Source records:
____________
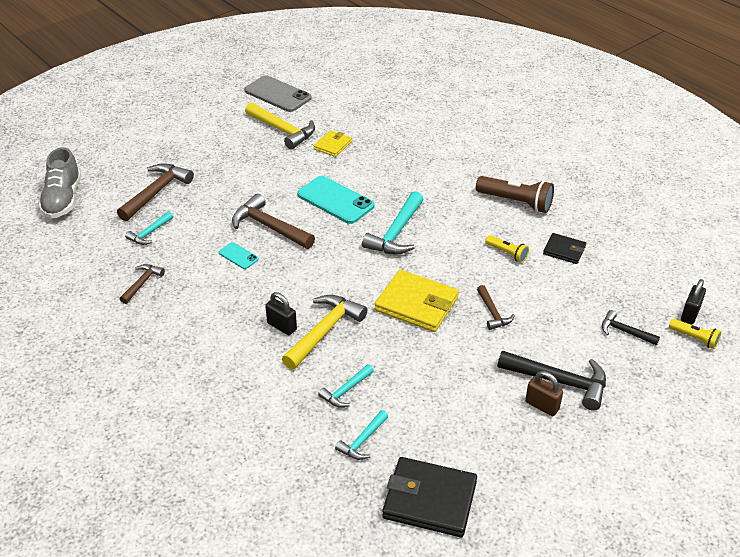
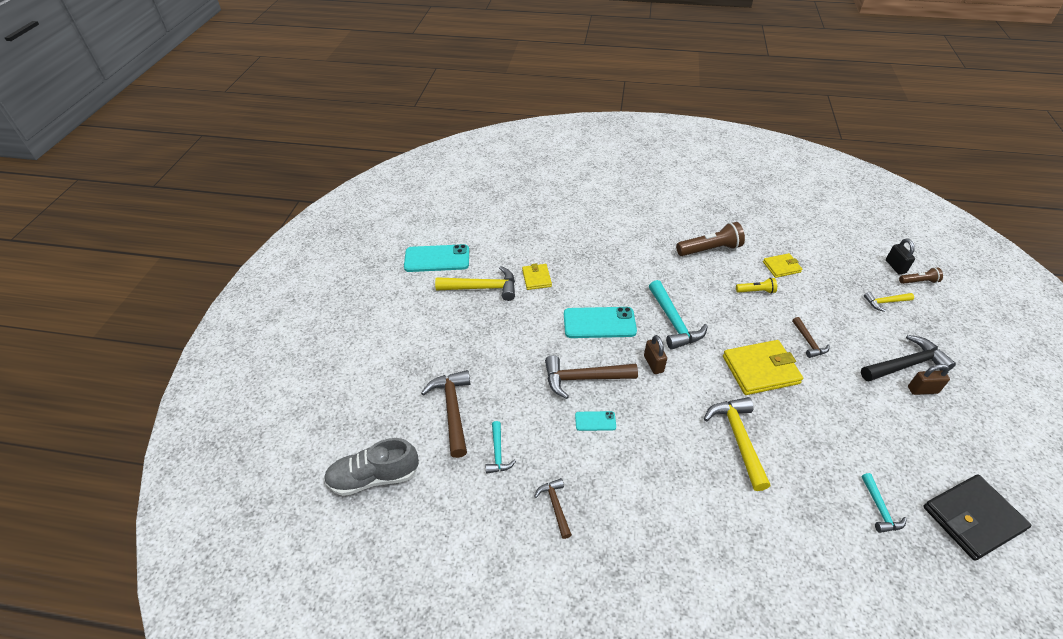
camera: 40 degrees left, 5 degrees up
(63, 199) = (374, 477): grey shoe -> grey shoe turned 120 degrees clockwise
(277, 94) = (437, 259): grey phone -> turquoise phone
(282, 326) = (707, 458): black padlock -> none
(335, 249) = (653, 364): none -> brown padlock
(345, 391) = (816, 477): turquoise hammer -> none
(493, 313) = (808, 342): brown hammer -> brown hammer turned 45 degrees clockwise
(564, 250) = (781, 267): black wallet -> yellow wallet
(624, 331) = (885, 302): black hammer -> yellow hammer
(694, 338) = (919, 281): yellow flashlight -> brown flashlight

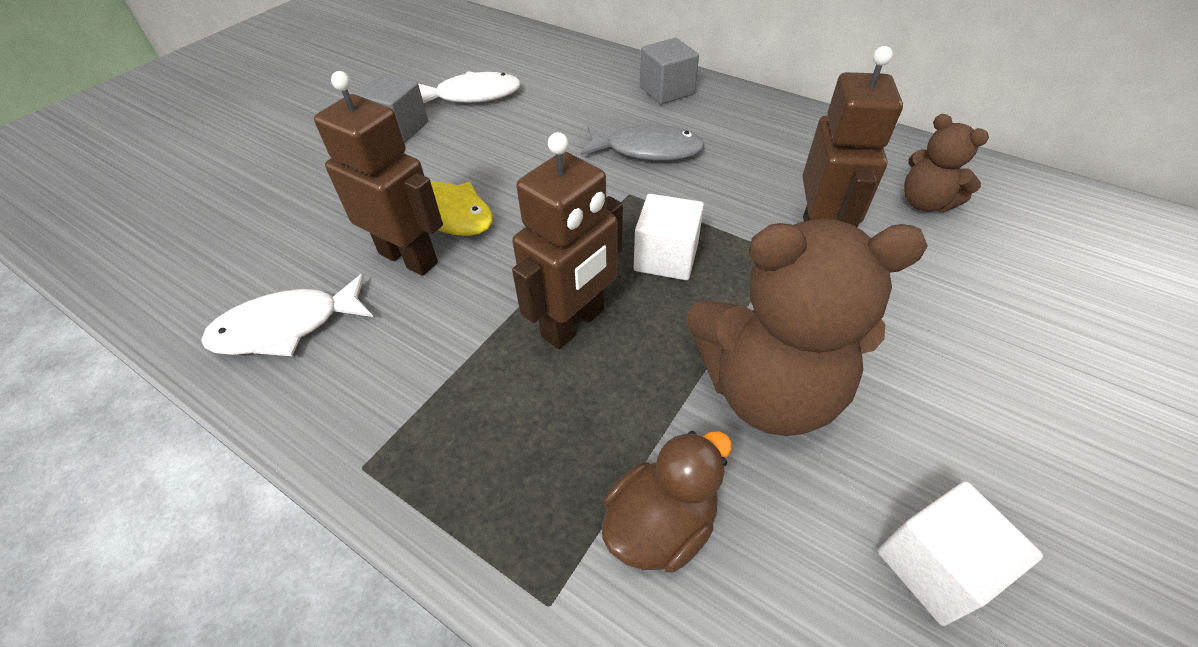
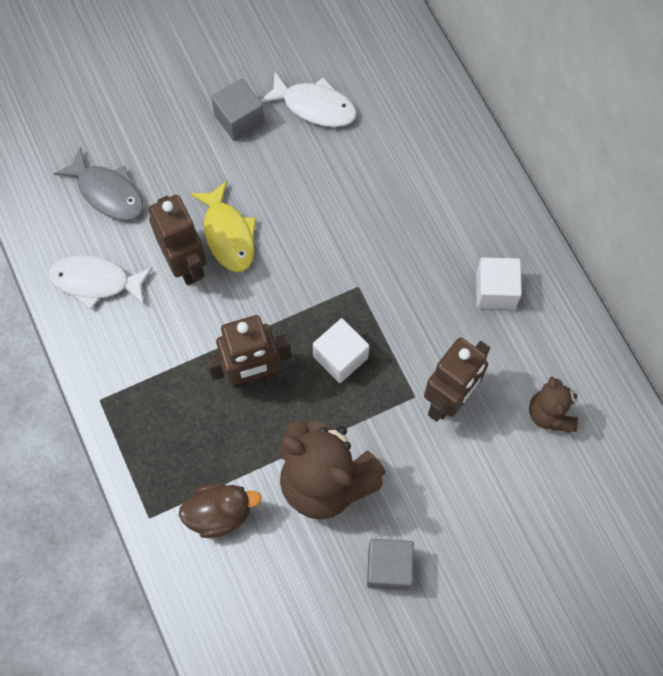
camera: 30 degrees right, 20 degrees up
(647, 150) = (402, 249): grey fish -> grey fish (108, 192)
(666, 90) = (469, 186): grey cube -> grey cube (389, 567)
(935, 566) = (325, 606): white cube -> white cube (495, 290)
____________
→ Task to carry out: Copy out the entries exactly. No pictures.

→ Output of the exercise:
camera: 40 degrees left, 5 degrees up
(63, 199) = (374, 477): grey shoe -> grey shoe turned 120 degrees clockwise
(277, 94) = (437, 259): grey phone -> turquoise phone
(282, 326) = (707, 458): black padlock -> none
(335, 249) = (653, 364): none -> brown padlock
(345, 391) = (816, 477): turquoise hammer -> none
(493, 313) = (808, 342): brown hammer -> brown hammer turned 45 degrees clockwise
(564, 250) = (781, 267): black wallet -> yellow wallet
(624, 331) = (885, 302): black hammer -> yellow hammer
(694, 338) = (919, 281): yellow flashlight -> brown flashlight

camera: 30 degrees right, 20 degrees up
(647, 150) = (402, 249): grey fish -> grey fish (108, 192)
(666, 90) = (469, 186): grey cube -> grey cube (389, 567)
(935, 566) = (325, 606): white cube -> white cube (495, 290)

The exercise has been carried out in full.